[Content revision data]
^^^^
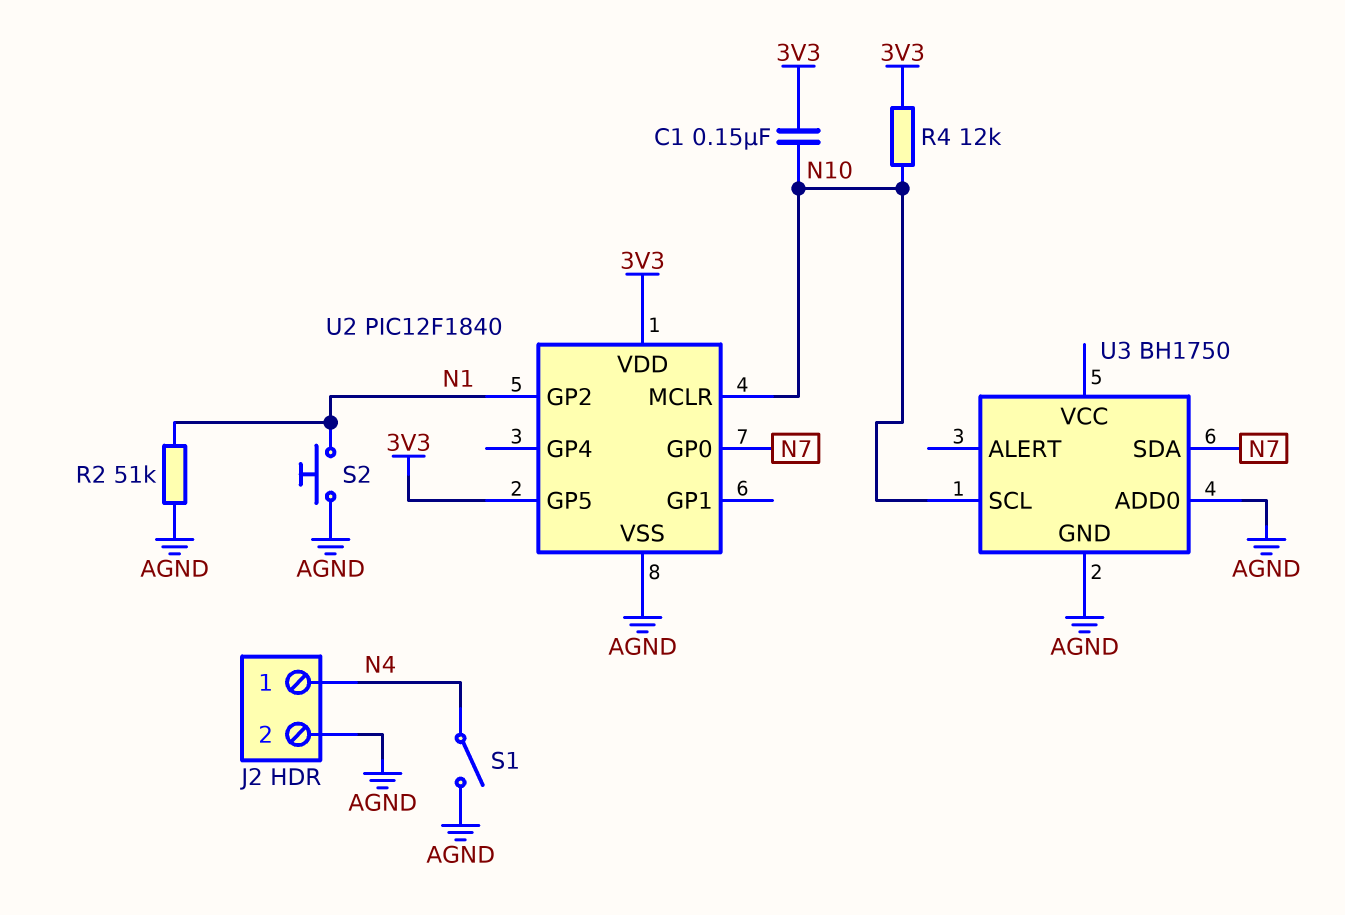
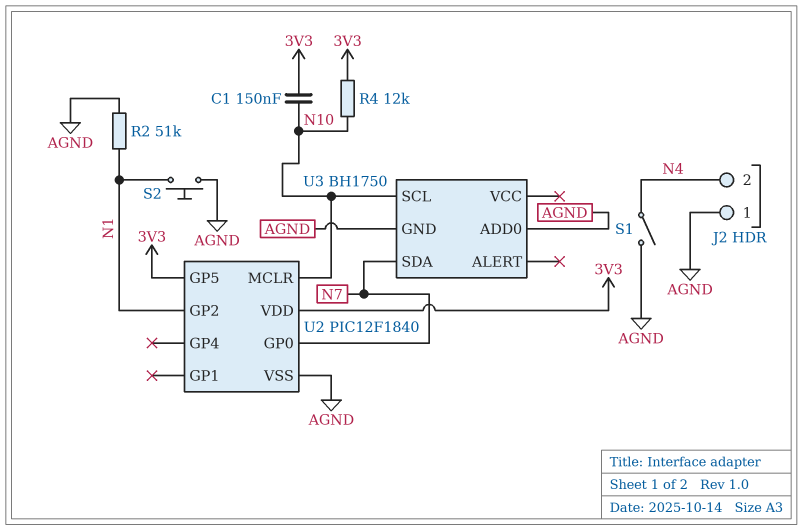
J2 pin 1: N4 -> AGND
J2 pin 2: AGND -> N4

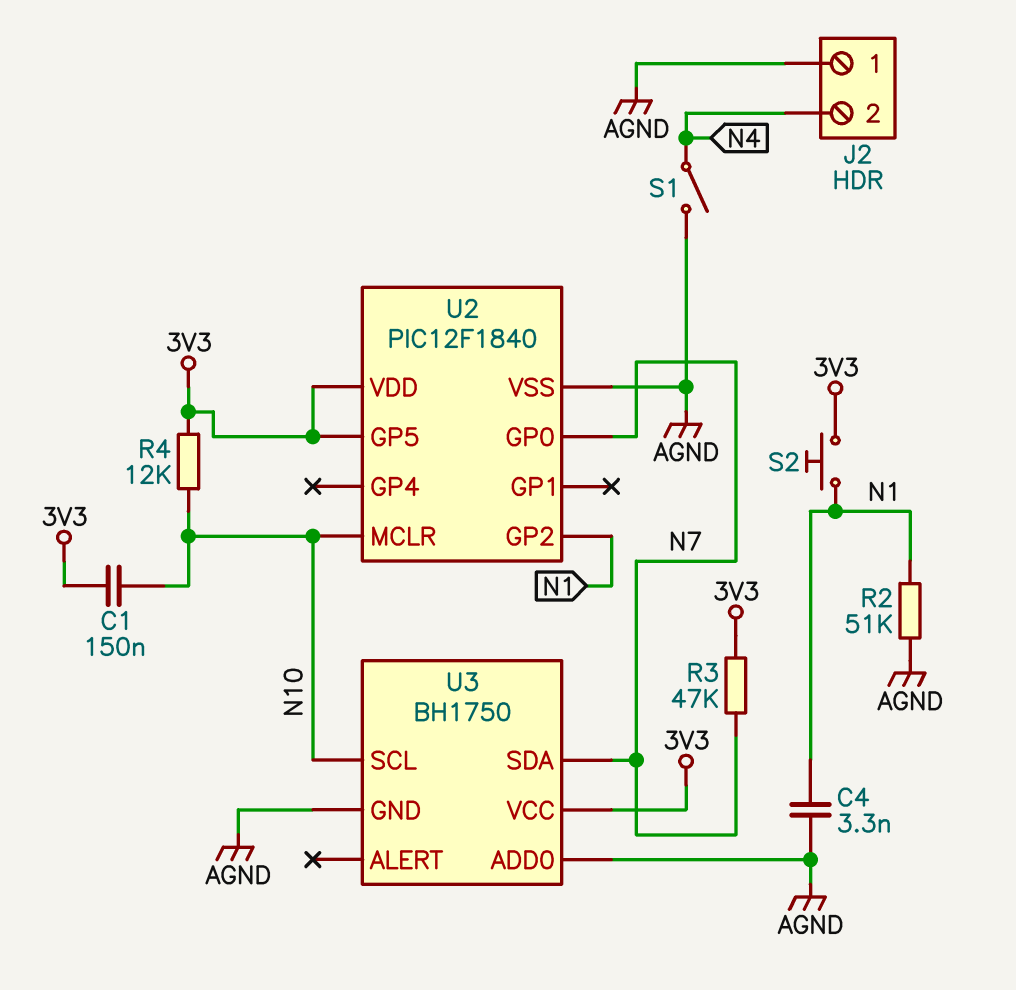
C4: none -> 3.3nF (AGND, N1)
R3: none -> 47k (3V3, N7)
S2: button (AGND, N1) -> button (3V3, N1)
U3 pin VCC: none -> 3V3

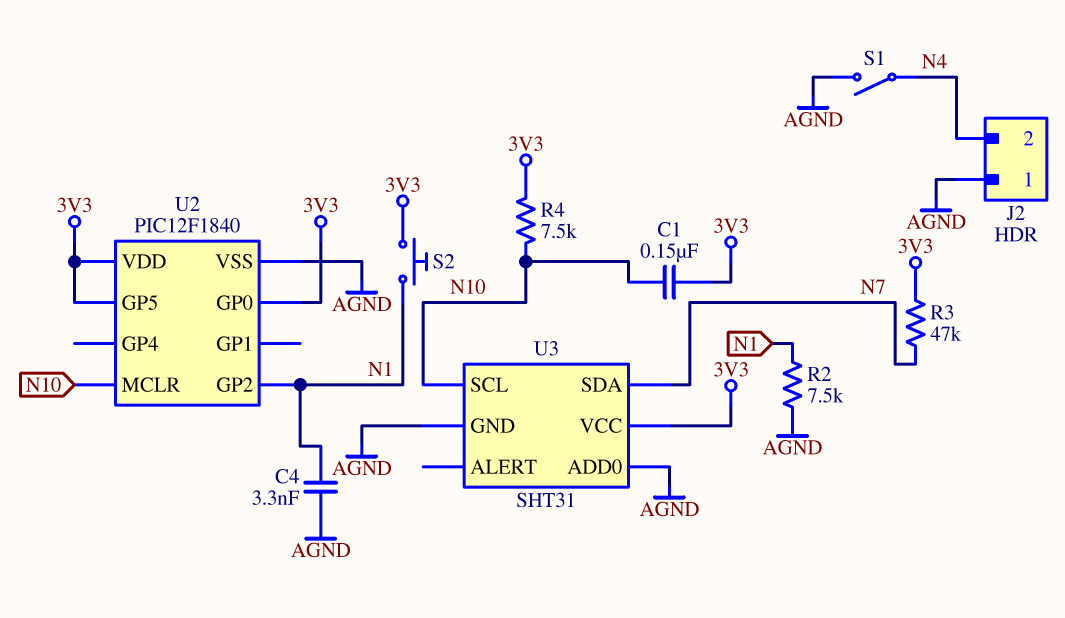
R2: 51k (AGND, N1) -> 7.5k (AGND, N1)
R4: 12k (3V3, N10) -> 7.5k (3V3, N10)
U2 pin GP0: N7 -> 3V3
U3: BH1750 -> SHT31

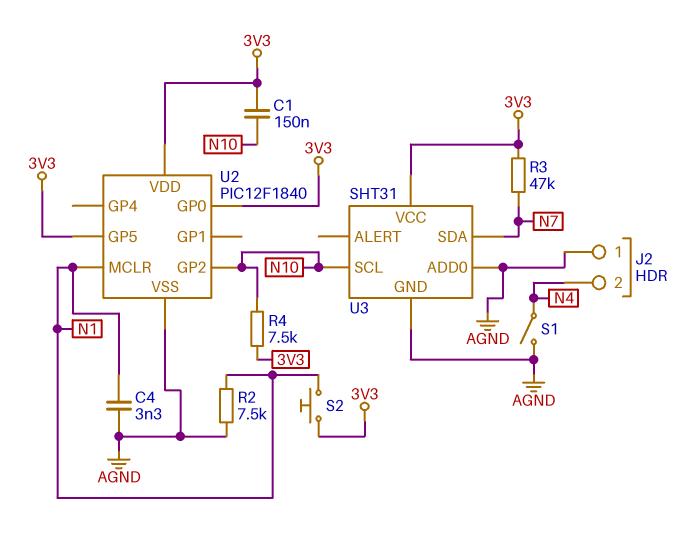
U2 pin GP2: N1 -> N10
U2 pin MCLR: N10 -> N1

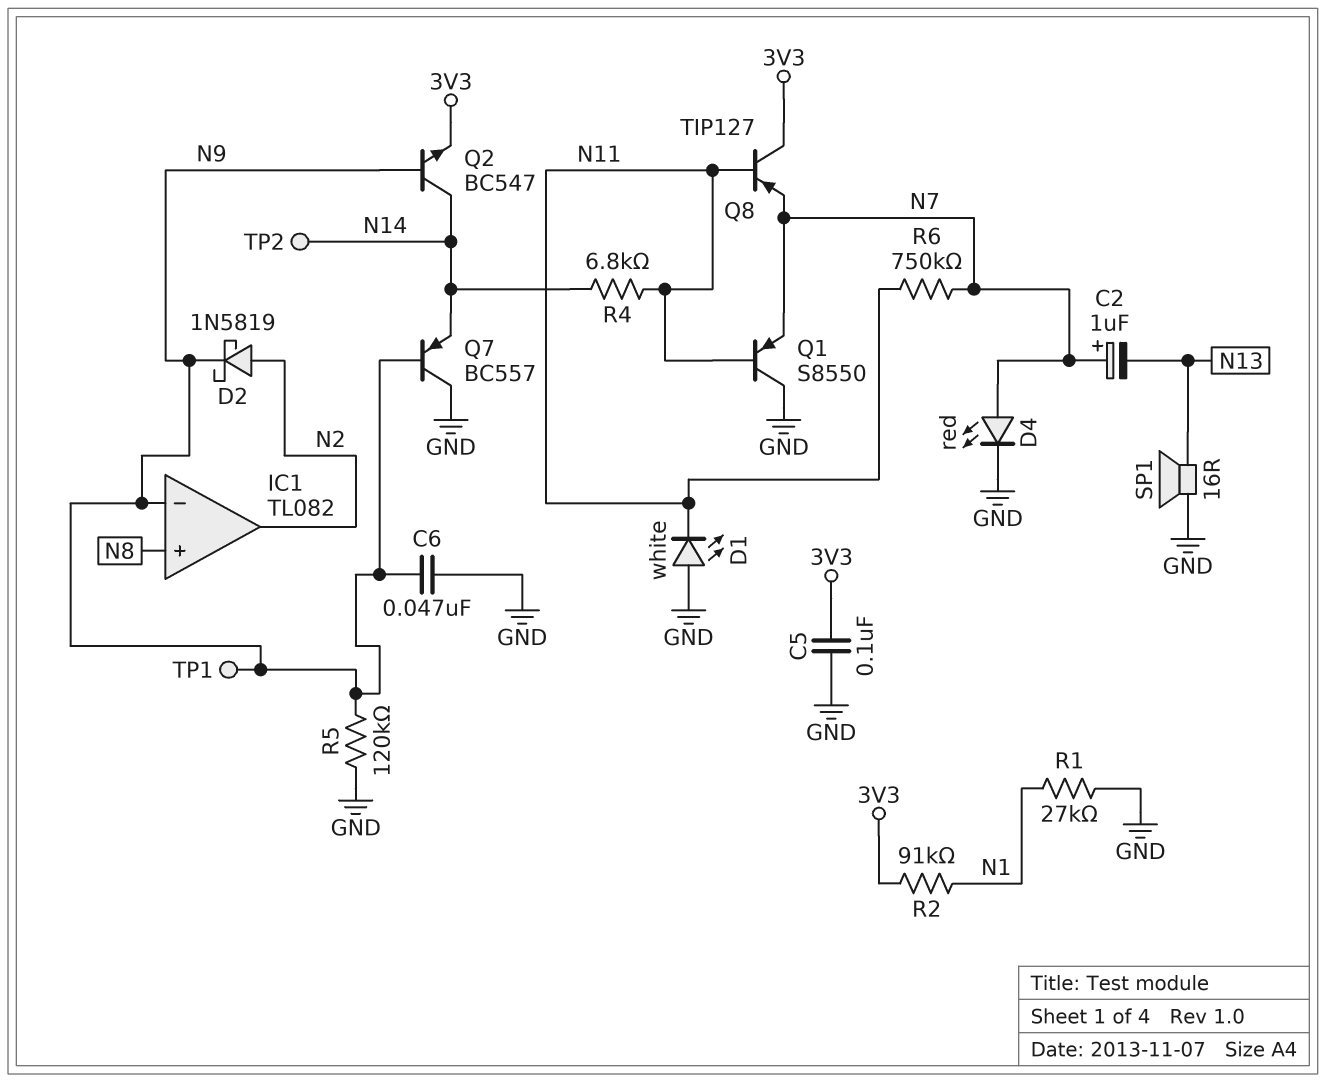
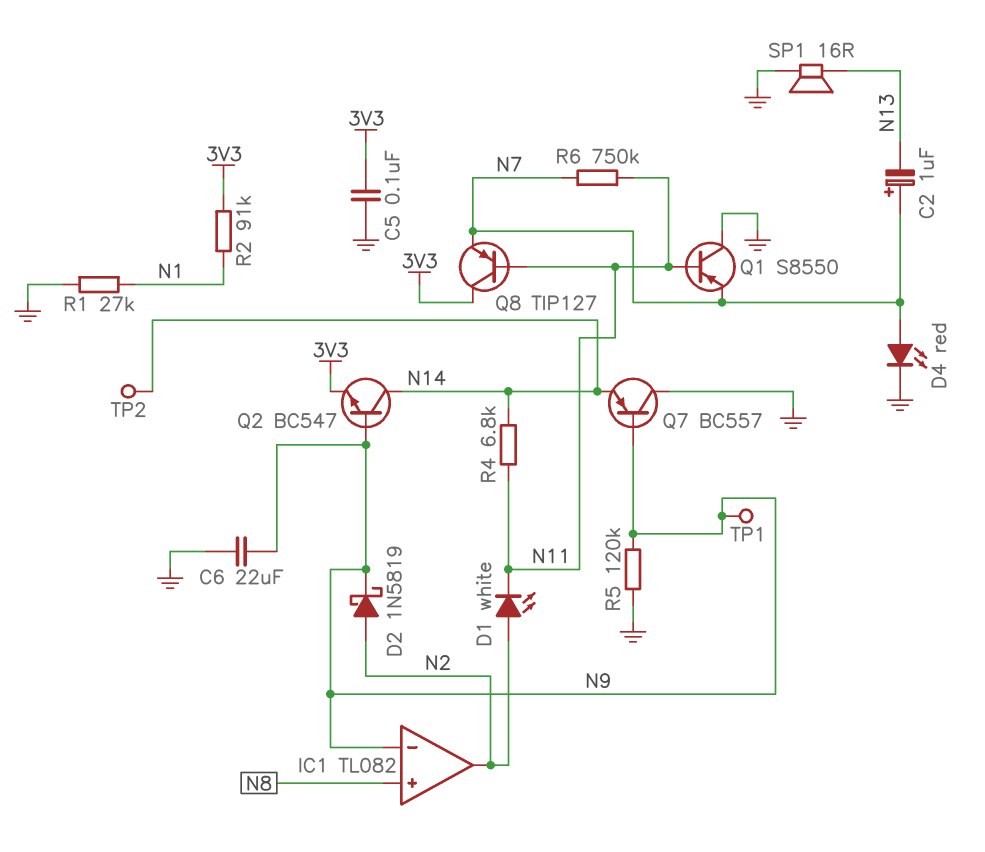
C6: 47nF (GND, N9) -> 22uF (GND, N9)
D1: LED white (A GND, K N11) -> LED white (A N2, K N11)

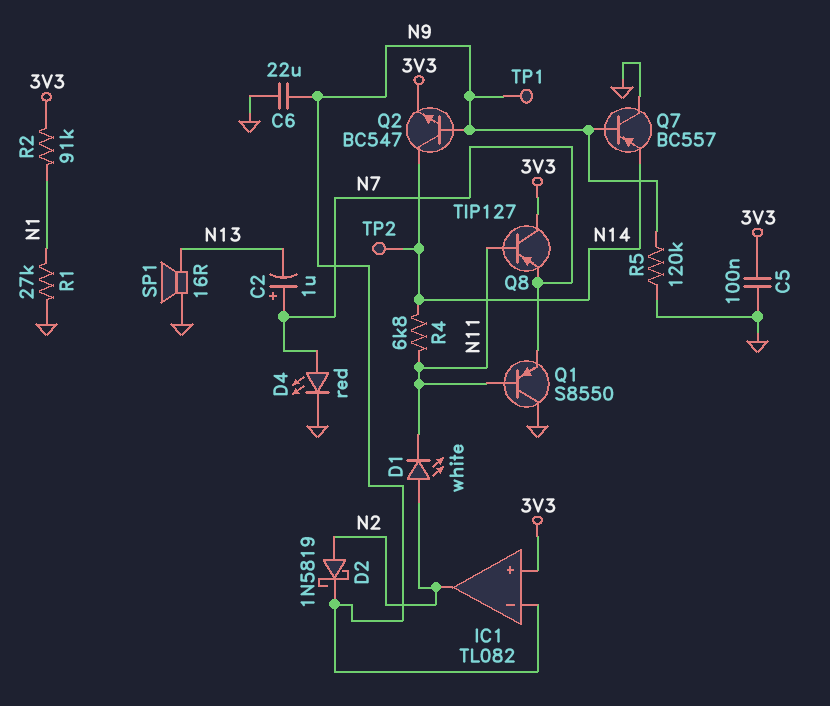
IC1 pin in+: N8 -> 3V3
R6: 750k (N7, N11) -> none

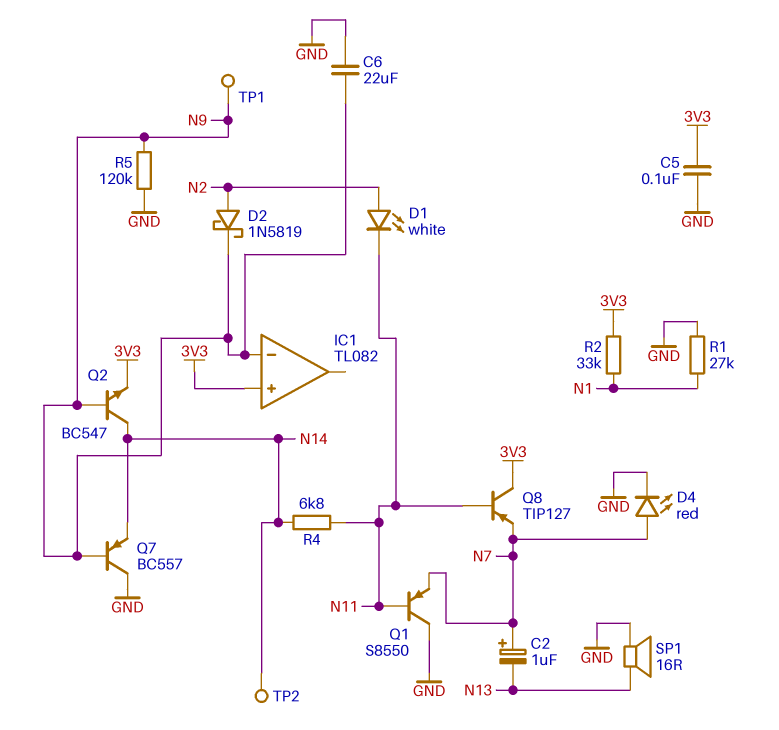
IC1 pin out: N2 -> none
R2: 91k (3V3, N1) -> 33k (3V3, N1)

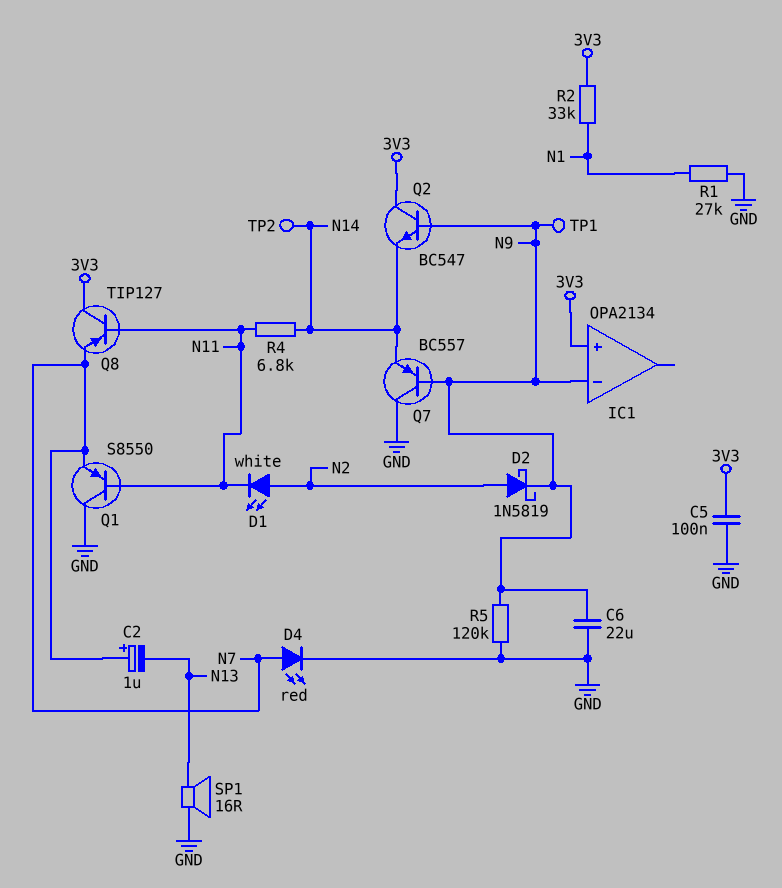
IC1: TL082 -> OPA2134
Q2: NPN BC547 (B N9, C N14, E 3V3) -> NPN BC547 (B N9, C 3V3, E N14)

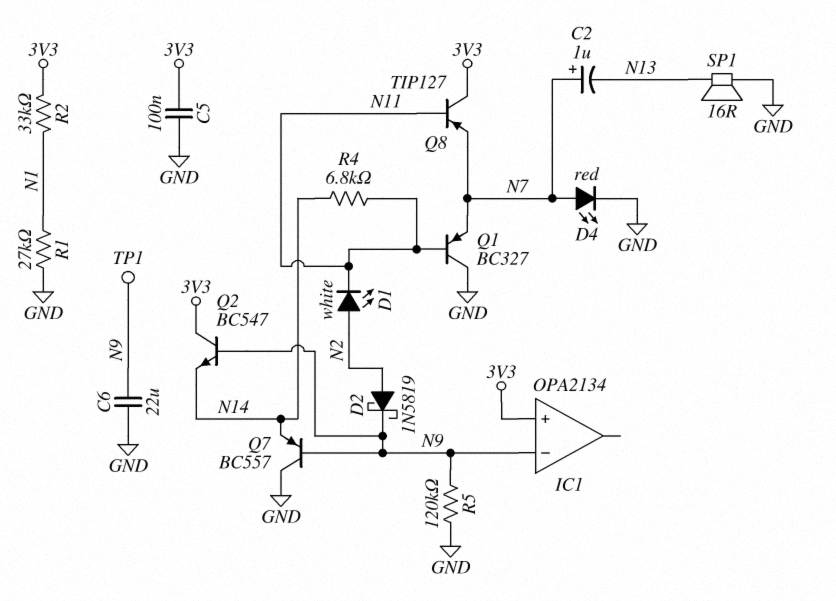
Q1: PNP S8550 (B N11, C GND, E N7) -> PNP BC327 (B N11, C GND, E N7)
TP2: test point (N14) -> none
^^^^
Please give the entries again word for word, without any pictures.

Output of the exercise.
J2 pin 1: N4 -> AGND
J2 pin 2: AGND -> N4

C4: none -> 3.3nF (AGND, N1)
R3: none -> 47k (3V3, N7)
S2: button (AGND, N1) -> button (3V3, N1)
U3 pin VCC: none -> 3V3

R2: 51k (AGND, N1) -> 7.5k (AGND, N1)
R4: 12k (3V3, N10) -> 7.5k (3V3, N10)
U2 pin GP0: N7 -> 3V3
U3: BH1750 -> SHT31

U2 pin GP2: N1 -> N10
U2 pin MCLR: N10 -> N1

C6: 47nF (GND, N9) -> 22uF (GND, N9)
D1: LED white (A GND, K N11) -> LED white (A N2, K N11)

IC1 pin in+: N8 -> 3V3
R6: 750k (N7, N11) -> none

IC1 pin out: N2 -> none
R2: 91k (3V3, N1) -> 33k (3V3, N1)

IC1: TL082 -> OPA2134
Q2: NPN BC547 (B N9, C N14, E 3V3) -> NPN BC547 (B N9, C 3V3, E N14)

Q1: PNP S8550 (B N11, C GND, E N7) -> PNP BC327 (B N11, C GND, E N7)
TP2: test point (N14) -> none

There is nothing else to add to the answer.